Nothing after the line with "(416, 192) = (190, 366): red" belongs in the copy; extract the lines below from the top through that line, pictures left out.

Object correspondence data
+++++

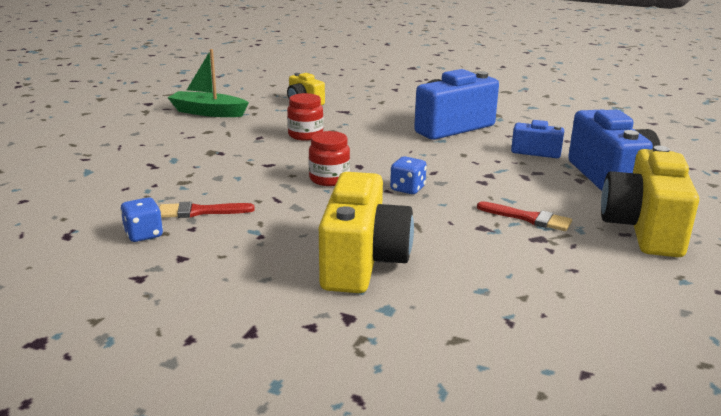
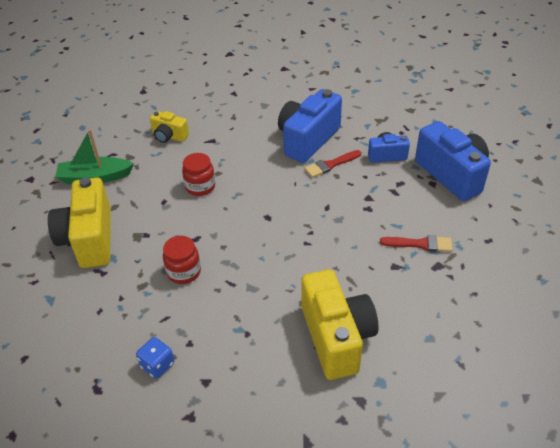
camera: 20 degrees left, 20 degrees up
(200, 211) = (182, 320): red brush -> red brush (330, 165)
(329, 179) = (255, 243): red jar -> red jar (184, 272)
(407, 189) = (320, 236): blue dice -> none
(643, 229) = (498, 231): yellow camera -> yellow camera (89, 239)

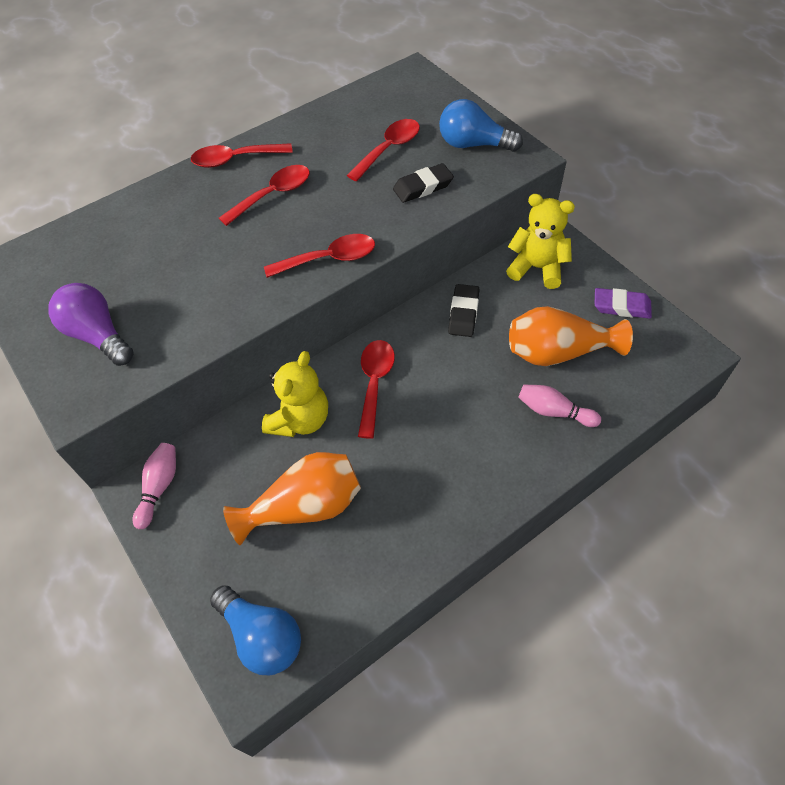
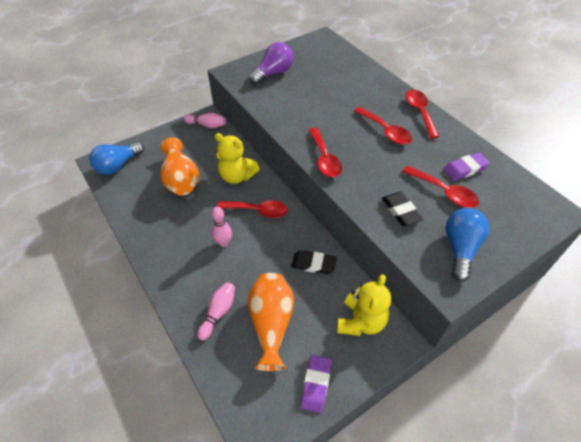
camera: 90 degrees right, 5 degrees down
(349, 129) = (465, 169): none -> purple eraser
(438, 421) = (224, 243): none -> pink bowling pin

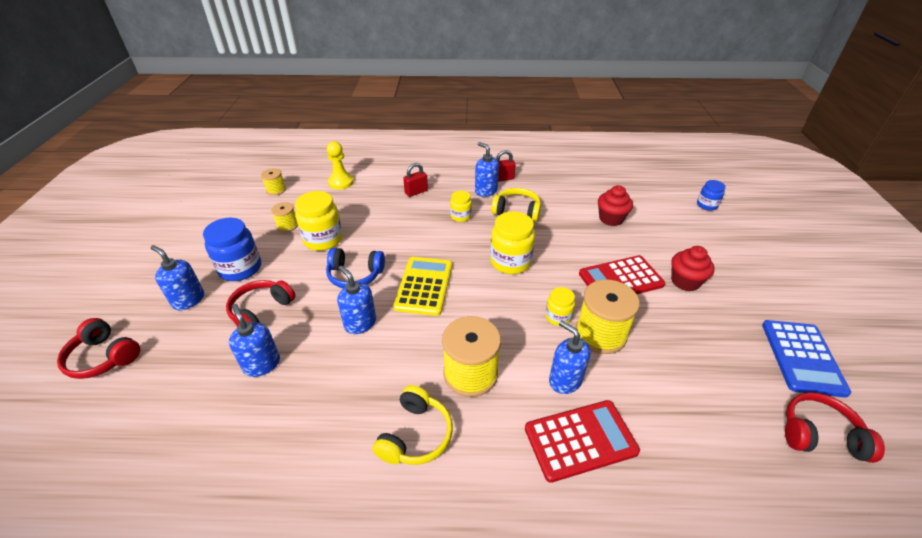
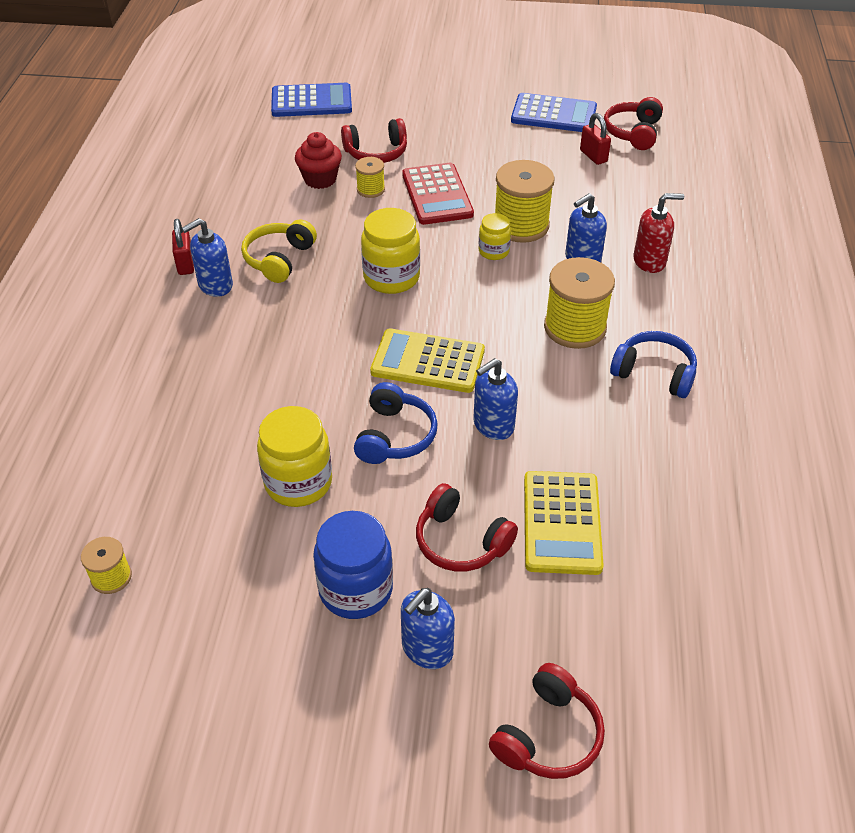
camera: 85 degrees left, 5 degrees up
(262, 364) = (562, 523): blue soap dispenser -> yellow calculator
(287, 225) = (244, 539): yellow spool -> yellow spool (370, 189)
(341, 182) = (119, 472): yellow pawn -> none
(416, 192) = (190, 366): red padlock -> red padlock (593, 156)
(416, 435) = (654, 373): yellow headphones -> blue headphones
(460, 216) = (276, 317): yellow jar -> none
(580, 440) = (649, 261): red calculator -> red soap dispenser
(659, 242) = (376, 153): none -> red headphones
(685, 281) = (446, 152): red cupcake -> none
(706, 205) = (311, 101): blue jar -> blue calculator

+++++

• **Answer for this exercise**:
camera: 20 degrees left, 20 degrees up
(200, 211) = (182, 320): red brush -> red brush (330, 165)
(329, 179) = (255, 243): red jar -> red jar (184, 272)
(407, 189) = (320, 236): blue dice -> none
(643, 229) = (498, 231): yellow camera -> yellow camera (89, 239)

camera: 90 degrees right, 5 degrees down
(349, 129) = (465, 169): none -> purple eraser
(438, 421) = (224, 243): none -> pink bowling pin

camera: 85 degrees left, 5 degrees up
(262, 364) = (562, 523): blue soap dispenser -> yellow calculator
(287, 225) = (244, 539): yellow spool -> yellow spool (370, 189)
(341, 182) = (119, 472): yellow pawn -> none
(416, 192) = (190, 366): red padlock -> red padlock (593, 156)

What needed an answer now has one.